_THE PROBLEM_:
Below are the records; copy exactly the stretch from the line containing "tan brick I1 level 1 -> tan brick I3 level 1" through the line containing "white brick I7", both ends included, and nothing else.

_RECORDS FOR PROCESSING_:
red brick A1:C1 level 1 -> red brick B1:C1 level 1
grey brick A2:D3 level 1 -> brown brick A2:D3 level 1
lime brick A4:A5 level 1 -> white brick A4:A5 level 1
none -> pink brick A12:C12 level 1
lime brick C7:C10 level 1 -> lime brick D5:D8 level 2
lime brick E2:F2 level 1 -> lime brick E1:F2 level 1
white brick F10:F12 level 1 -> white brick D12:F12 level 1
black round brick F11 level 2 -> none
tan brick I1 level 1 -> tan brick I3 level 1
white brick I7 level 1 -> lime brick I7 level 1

---

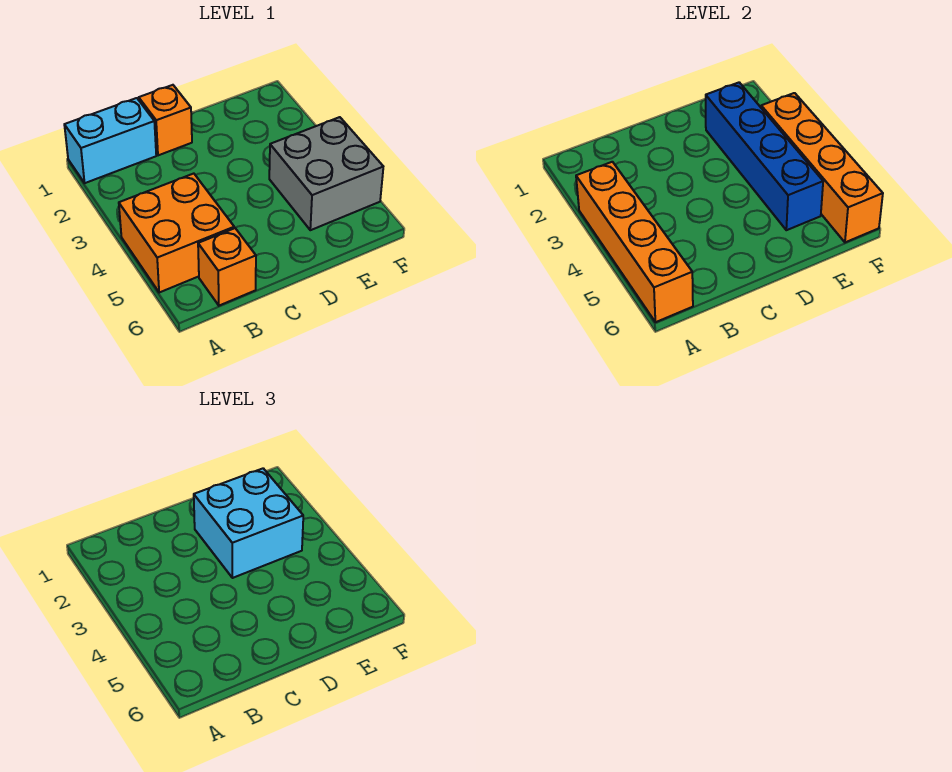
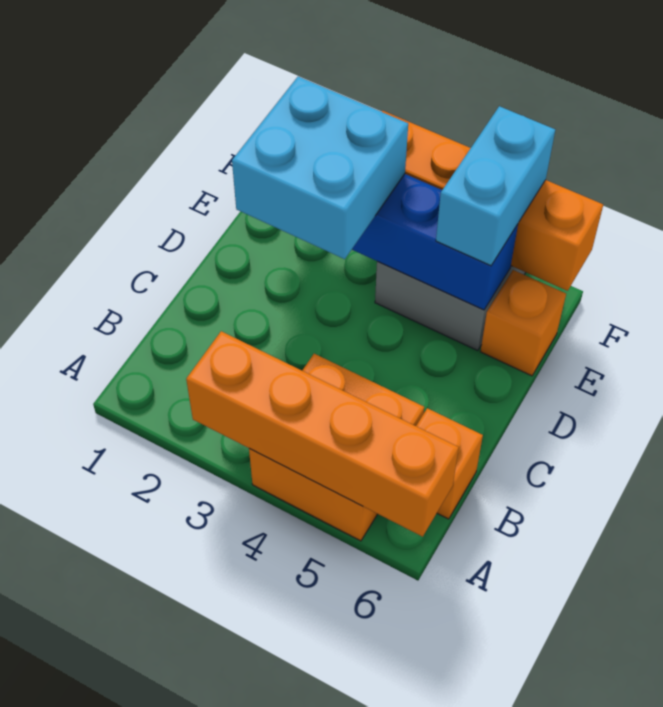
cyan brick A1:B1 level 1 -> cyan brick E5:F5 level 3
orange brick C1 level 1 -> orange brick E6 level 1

_SOLUTION_:
tan brick I1 level 1 -> tan brick I3 level 1
white brick I7 level 1 -> lime brick I7 level 1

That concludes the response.